Exercise directions: The reply should contain all the data below, repeated exactly, and none of the images.

Recorded data:
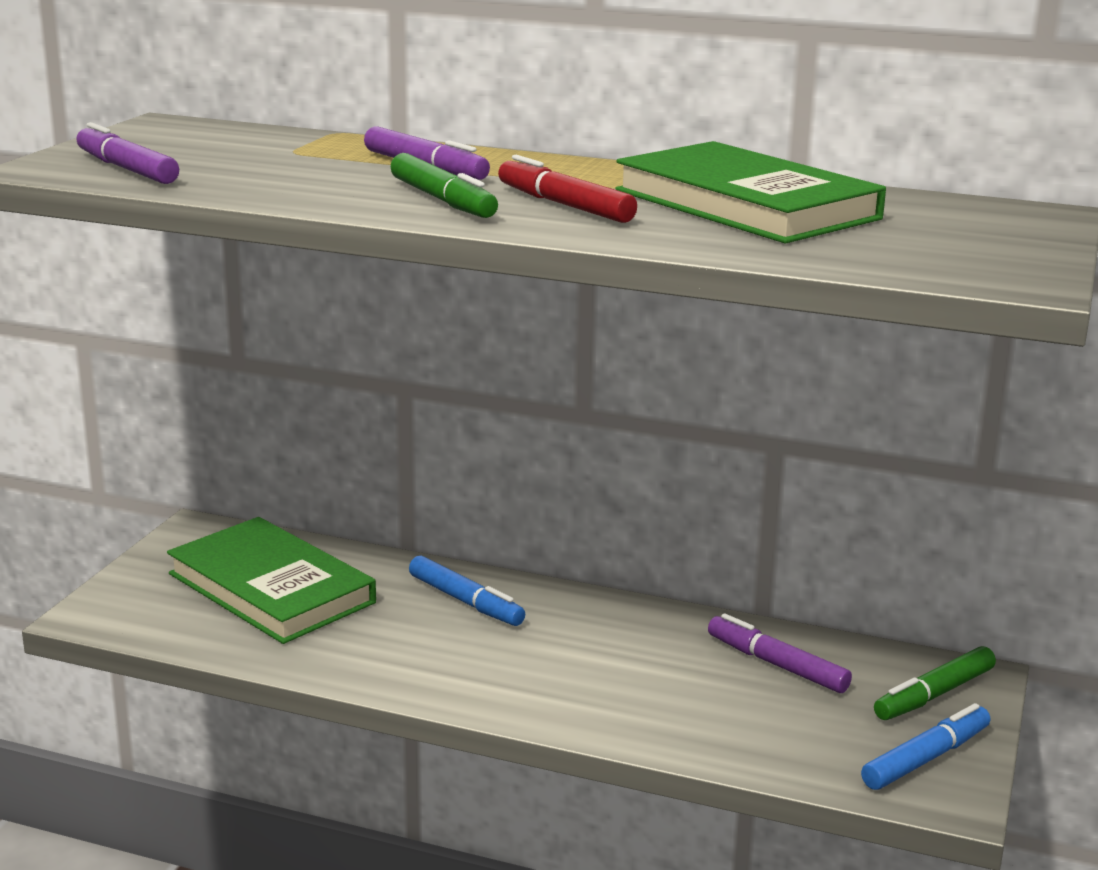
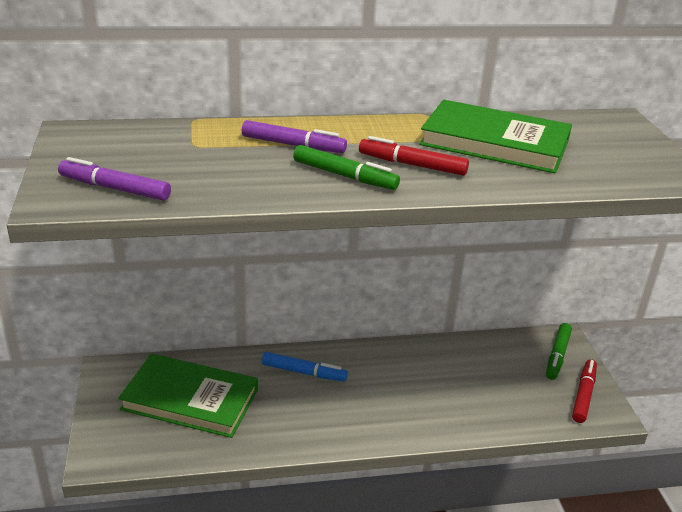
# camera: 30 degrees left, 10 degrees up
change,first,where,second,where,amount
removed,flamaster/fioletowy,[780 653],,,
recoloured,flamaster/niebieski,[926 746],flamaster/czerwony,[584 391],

Answer to this exercise:
# camera: 30 degrees left, 10 degrees up
change,first,where,second,where,amount
removed,flamaster/fioletowy,[780 653],,,
recoloured,flamaster/niebieski,[926 746],flamaster/czerwony,[584 391],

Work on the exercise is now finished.